_Task to complete:_ Nothing but the lines from the one that contains "Find regions matching" through the end of the listing should appear, set down exactly.

::::::::::

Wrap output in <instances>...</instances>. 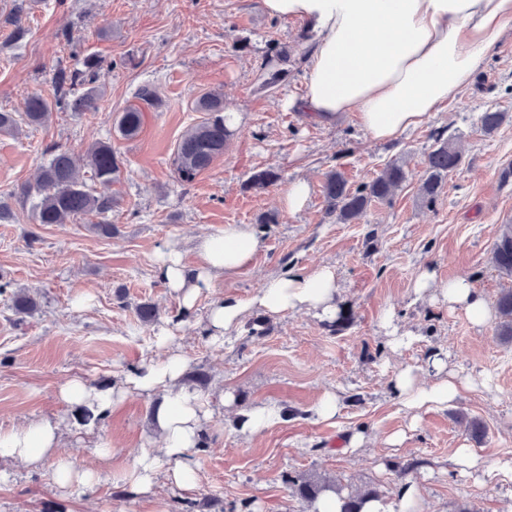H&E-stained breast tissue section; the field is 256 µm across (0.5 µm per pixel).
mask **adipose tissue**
Instances as JSON below:
<instances>
[{
  "mask_svg": "<svg viewBox=\"0 0 512 512\" xmlns=\"http://www.w3.org/2000/svg\"><path fill=\"white\" fill-rule=\"evenodd\" d=\"M262 7L272 17L304 22L316 37L301 109L318 121L358 113L369 136L381 142L422 125L454 99L512 22V0H262ZM262 247L252 225L228 224L221 234L196 242V268H187L172 250L157 273L188 312L216 277L248 267ZM336 292L335 274L327 267L307 276H272L249 300L214 302L206 332L222 339L254 310L274 316L307 309L329 317L336 311ZM441 293L475 324L490 320L489 308L467 278L449 281ZM428 366L439 376L432 387L420 386L408 372L396 379L408 406L445 405L459 395L461 386L447 375L442 357L430 356ZM185 371V359L174 353L143 364L126 380L128 387L157 396L154 429L165 450L161 458L142 456L128 471L127 482L139 493H152L161 476L181 490L196 485L191 450L204 432L210 401L186 387ZM61 438L60 422L50 419L0 429V462L35 468L53 456L60 488L93 486L97 472L74 471L59 452Z\"/></svg>",
  "mask_w": 512,
  "mask_h": 512,
  "instance_id": "ef3b65f1",
  "label": "adipose tissue"
}]
</instances>
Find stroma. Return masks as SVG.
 Returning <instances> with one entry per match:
<instances>
[{"mask_svg": "<svg viewBox=\"0 0 512 512\" xmlns=\"http://www.w3.org/2000/svg\"><path fill=\"white\" fill-rule=\"evenodd\" d=\"M14 0H0V110L23 113L27 96L52 98L63 67H81L86 55L111 62L98 111L53 108L47 122L0 134V202L16 216L0 223V280L33 295L37 309L18 316L0 300V428L51 417L64 429L76 469L96 470L103 482L84 492L59 490L54 460L39 468L12 464L0 477V512H311L293 496L288 480L304 473L340 483L345 492L377 490L398 512L400 490L413 484V512H512V480L482 469L460 470L457 449L512 463V344L501 343L494 323L477 326L439 295L449 280L469 278L487 304L512 286L491 262L505 215H512V23L471 83L446 109L395 141L371 139L356 113L319 123L296 108L306 86L313 35L298 20L270 17L261 0H32L21 25L24 38L7 41ZM288 62L268 61L273 46ZM282 69L276 87L264 85V68ZM151 83L163 105L143 111L139 135L120 137L117 118L135 104L139 85ZM222 90L241 121L224 154L193 183L177 182L172 159L183 133L201 122L195 100ZM506 113L493 134L479 116ZM457 143L461 167L433 203L419 187L435 134ZM111 143L123 165L109 192L117 204L104 215L65 224H38L33 200L17 193L35 181L47 161L44 149L84 154ZM403 164L407 180L393 198L372 203L353 224L326 217L323 184L331 171L350 185L369 180L390 162ZM273 168L281 179L267 189H246L250 175ZM309 184L305 206L290 214L280 197L295 180ZM274 216L271 224L260 223ZM113 224L111 236L95 224ZM228 224H253L264 240L252 264L215 278L190 312H182L157 275L159 254L178 245L187 267L199 258L200 236ZM322 266L336 273L337 307L348 322L298 311L265 321L269 333L248 326L213 343L204 327L215 301L244 300L276 274L304 276ZM434 282L414 292L423 270ZM150 301L158 321L143 324L137 304ZM392 317L396 344L382 325ZM175 332L188 371L209 375L199 392L233 395L213 402L206 425L209 447L194 450L199 482L184 492L163 483L145 496L130 491L126 472L142 454L162 455L153 435L156 397L131 392L93 429L78 426L74 408L61 401L71 379L112 386L149 360L160 361V328ZM468 381L445 406L410 409L394 388L412 370L431 385V354ZM341 401L336 418L313 409L326 391ZM273 404L281 421L259 435L243 433L241 413ZM486 428L476 444L470 421ZM364 437L353 448V435ZM110 447L99 457L97 444Z\"/></svg>", "mask_w": 512, "mask_h": 512, "instance_id": "1", "label": "stroma"}]
</instances>
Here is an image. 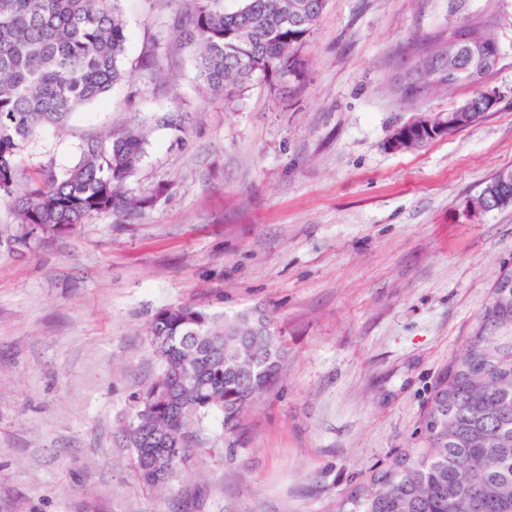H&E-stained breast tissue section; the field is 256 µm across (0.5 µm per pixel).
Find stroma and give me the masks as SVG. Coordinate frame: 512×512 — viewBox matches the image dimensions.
Returning a JSON list of instances; mask_svg holds the SVG:
<instances>
[{
	"label": "stroma",
	"mask_w": 512,
	"mask_h": 512,
	"mask_svg": "<svg viewBox=\"0 0 512 512\" xmlns=\"http://www.w3.org/2000/svg\"><path fill=\"white\" fill-rule=\"evenodd\" d=\"M115 5L129 81L28 151L70 167L85 140L142 123L125 191H168L142 214L0 252V512H331L355 473L418 447L439 370L512 271V206L468 205L512 168V0H328L300 78L256 83L232 107L198 85L189 48L162 74L146 64L183 0ZM483 14L501 50L484 84L497 106L389 149L397 126L474 94L402 97L422 49ZM182 302L229 318L265 310L288 355L243 445L225 448L207 419L200 455L151 490L118 433L158 371L148 321Z\"/></svg>",
	"instance_id": "1"
}]
</instances>
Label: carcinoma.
<instances>
[{
	"label": "carcinoma",
	"mask_w": 512,
	"mask_h": 512,
	"mask_svg": "<svg viewBox=\"0 0 512 512\" xmlns=\"http://www.w3.org/2000/svg\"><path fill=\"white\" fill-rule=\"evenodd\" d=\"M219 0H194L178 13L180 38L193 48L196 79L207 92L240 100L270 75L297 78L299 49L327 0H240L226 12ZM476 26L464 21L457 44H435L422 63L431 83L479 87L490 74L470 58ZM126 24L114 0H0V199L17 224L0 229V245L34 234L51 238L89 221L138 214L155 196H129L147 144L137 124L89 139L72 167H28L25 150L45 127L63 128L71 116L129 79L121 62ZM241 343L254 325L242 313L219 323L194 304L159 309L148 336L158 374L135 393L134 425L122 431L132 450L134 477L149 488L170 479L197 452L194 428L211 414L221 419L227 447L242 443L247 409L277 382L285 358L272 319ZM512 314L493 299L478 317L467 347L437 375L419 418L421 443L387 466L357 478L335 512H512Z\"/></svg>",
	"instance_id": "obj_1"
}]
</instances>
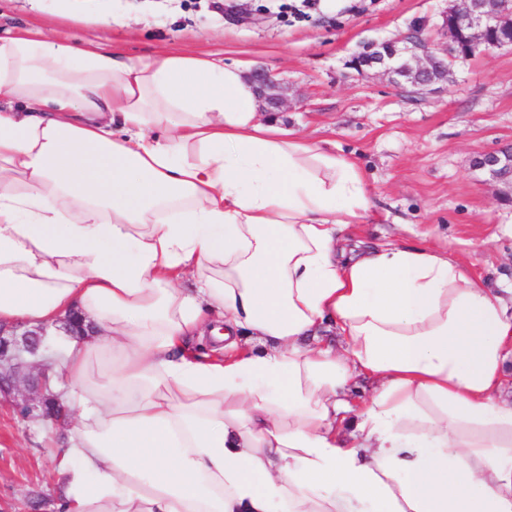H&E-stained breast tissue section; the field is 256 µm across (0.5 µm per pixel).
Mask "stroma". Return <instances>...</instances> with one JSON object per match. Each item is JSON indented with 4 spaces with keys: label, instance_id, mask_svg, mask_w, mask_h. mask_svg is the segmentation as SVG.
Instances as JSON below:
<instances>
[{
    "label": "stroma",
    "instance_id": "stroma-1",
    "mask_svg": "<svg viewBox=\"0 0 512 512\" xmlns=\"http://www.w3.org/2000/svg\"><path fill=\"white\" fill-rule=\"evenodd\" d=\"M448 0H343L304 10L301 0H0V37L31 27L82 45L118 47L128 58L208 54L262 67L291 88L274 121L291 134L355 158L373 198L358 233L368 241L426 240L492 288L512 287V196L475 170L476 155L512 145V49L458 64L450 81L412 94L379 74L349 67L371 42L414 30L446 39ZM19 395L0 398V512L45 499L56 512L58 443L75 428L22 415Z\"/></svg>",
    "mask_w": 512,
    "mask_h": 512
}]
</instances>
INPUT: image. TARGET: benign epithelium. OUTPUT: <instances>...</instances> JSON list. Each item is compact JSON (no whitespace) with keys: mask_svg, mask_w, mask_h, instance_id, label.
Returning <instances> with one entry per match:
<instances>
[{"mask_svg":"<svg viewBox=\"0 0 512 512\" xmlns=\"http://www.w3.org/2000/svg\"><path fill=\"white\" fill-rule=\"evenodd\" d=\"M447 31L444 42H430L419 31L400 41L372 42L354 55L350 68L364 75L379 69L395 84H406L424 94L435 84L448 81L457 63L472 52L512 48V0H448L443 16ZM252 84L259 107L266 113L280 112L288 106V85L263 68L252 70ZM473 167L493 181L512 186V150L479 154ZM45 328L23 330L0 325V394L24 390L21 411L28 415L32 404L42 402L44 417L53 421L65 418L69 410L48 409L58 396L48 392L47 372L55 352L45 343Z\"/></svg>","mask_w":512,"mask_h":512,"instance_id":"1","label":"benign epithelium"}]
</instances>
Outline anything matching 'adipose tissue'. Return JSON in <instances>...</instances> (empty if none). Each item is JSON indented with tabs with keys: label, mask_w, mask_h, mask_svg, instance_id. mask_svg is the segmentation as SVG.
Wrapping results in <instances>:
<instances>
[{
	"label": "adipose tissue",
	"mask_w": 512,
	"mask_h": 512,
	"mask_svg": "<svg viewBox=\"0 0 512 512\" xmlns=\"http://www.w3.org/2000/svg\"><path fill=\"white\" fill-rule=\"evenodd\" d=\"M372 209L242 65L0 38V322L99 333L50 374L58 512H512V316L426 243L345 248Z\"/></svg>",
	"instance_id": "1"
}]
</instances>
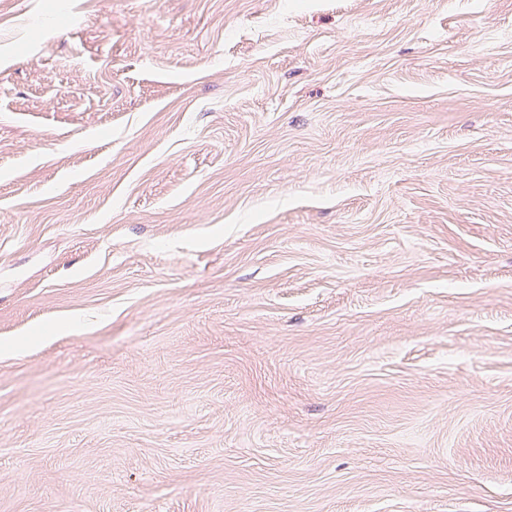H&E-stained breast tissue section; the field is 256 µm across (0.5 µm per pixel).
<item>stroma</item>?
Listing matches in <instances>:
<instances>
[{
	"label": "stroma",
	"mask_w": 512,
	"mask_h": 512,
	"mask_svg": "<svg viewBox=\"0 0 512 512\" xmlns=\"http://www.w3.org/2000/svg\"><path fill=\"white\" fill-rule=\"evenodd\" d=\"M0 512H512V0H0Z\"/></svg>",
	"instance_id": "1"
}]
</instances>
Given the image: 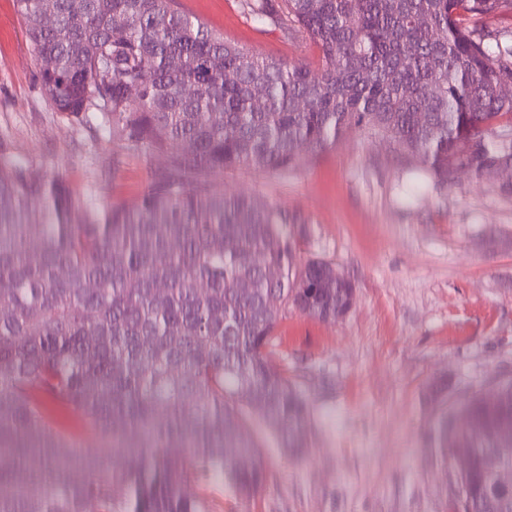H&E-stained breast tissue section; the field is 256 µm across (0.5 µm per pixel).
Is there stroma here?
<instances>
[{"label": "stroma", "mask_w": 512, "mask_h": 512, "mask_svg": "<svg viewBox=\"0 0 512 512\" xmlns=\"http://www.w3.org/2000/svg\"><path fill=\"white\" fill-rule=\"evenodd\" d=\"M225 39L288 64L319 66L289 18L260 25L243 0H181ZM166 163L127 150L102 118L52 109L15 0H0V168L60 179L83 211L135 208ZM293 217L297 259L330 262L355 288L340 319L283 309L275 363L307 397L311 453L275 443L256 495L211 474L189 488L209 512H450L457 472L432 448L443 404L512 376V197L498 178L459 172L435 183L387 138L349 131L293 167L254 166L216 179Z\"/></svg>", "instance_id": "stroma-1"}]
</instances>
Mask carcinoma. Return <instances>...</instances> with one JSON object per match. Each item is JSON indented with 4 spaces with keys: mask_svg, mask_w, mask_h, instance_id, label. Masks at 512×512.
Wrapping results in <instances>:
<instances>
[{
    "mask_svg": "<svg viewBox=\"0 0 512 512\" xmlns=\"http://www.w3.org/2000/svg\"><path fill=\"white\" fill-rule=\"evenodd\" d=\"M259 24L292 19L320 65H288L224 40L178 0H16L50 103L100 113L130 151L167 155L126 210L82 224L56 181L0 174V512H208L185 489L221 474L236 494L268 477L253 415L294 456L310 452L306 399L272 362L281 309L323 320L351 308L354 285L322 260L297 263L266 203L226 196L229 168H290L349 130L391 139L437 182L464 168L512 166V46L462 21L512 13V0H244ZM195 84L200 94H183ZM265 90L255 105L253 88ZM308 107L301 111L297 102ZM499 397L440 411L431 426L457 474L451 512H512V378ZM77 413L112 443L63 459L55 414ZM185 448L172 458L167 449Z\"/></svg>",
    "mask_w": 512,
    "mask_h": 512,
    "instance_id": "cac0c4a2",
    "label": "carcinoma"
}]
</instances>
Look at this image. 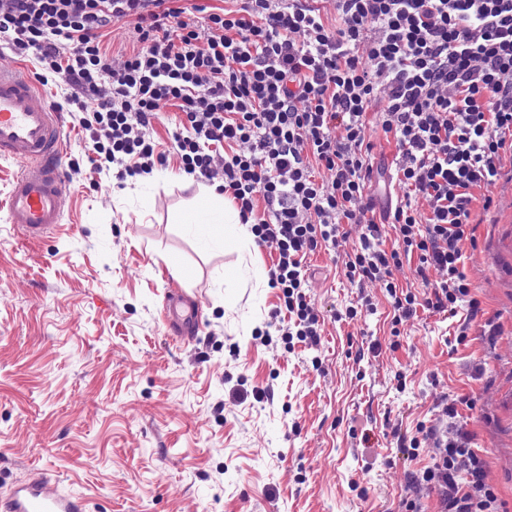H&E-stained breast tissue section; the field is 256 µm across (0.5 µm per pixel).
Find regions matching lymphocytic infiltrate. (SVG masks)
<instances>
[{"mask_svg": "<svg viewBox=\"0 0 512 512\" xmlns=\"http://www.w3.org/2000/svg\"><path fill=\"white\" fill-rule=\"evenodd\" d=\"M332 2L341 18L333 30L307 0H244L200 20L167 0H0V47L35 56L70 85L96 166L151 173L162 158L149 126L160 102H178L173 143L183 171L220 180L257 243L275 245L269 282L295 316L288 336L302 342L320 336L302 260L340 247L347 223L363 229L348 276L382 282L396 321L421 307L455 315L469 294L459 269L469 190L495 181L512 137V0ZM127 19L138 49L116 65L101 39ZM381 92V126L404 158L400 181L430 207L422 222L410 205L395 207L402 248L391 252L361 204L365 111ZM227 143L247 149L221 154ZM316 163L330 181L314 179ZM406 254L417 255L418 276L440 274L424 299L397 290L393 272ZM421 434L435 462L413 484L437 488L446 512H488L481 461L436 429Z\"/></svg>", "mask_w": 512, "mask_h": 512, "instance_id": "lymphocytic-infiltrate-1", "label": "lymphocytic infiltrate"}]
</instances>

::::::::::

_Result of this exercise:_
Find regions matching lymphocytic infiltrate. (SVG masks)
<instances>
[{"mask_svg": "<svg viewBox=\"0 0 512 512\" xmlns=\"http://www.w3.org/2000/svg\"><path fill=\"white\" fill-rule=\"evenodd\" d=\"M332 2L341 18L333 30L307 0H244L200 20L167 0H0V47L35 56L70 85L96 166L151 173L162 158L149 126L160 102H178L173 143L183 171L220 180L257 243L275 245L269 282L295 316L288 336L302 342L320 336L302 260L340 247L347 223L363 229L348 276L382 282L396 321L421 307L455 315L469 294L459 269L469 190L495 181L512 137V0ZM127 19L138 49L116 65L101 39ZM381 92V126L404 158L400 181L430 207L422 222L410 205L395 207L402 248L391 252L361 204L365 111ZM227 143L247 149L221 154ZM316 163L330 181L314 179ZM406 254L417 255L418 276L440 274L424 299L397 290L393 272ZM421 434L435 462L413 484L437 488L446 512H488L481 461L436 429Z\"/></svg>", "mask_w": 512, "mask_h": 512, "instance_id": "lymphocytic-infiltrate-1", "label": "lymphocytic infiltrate"}]
</instances>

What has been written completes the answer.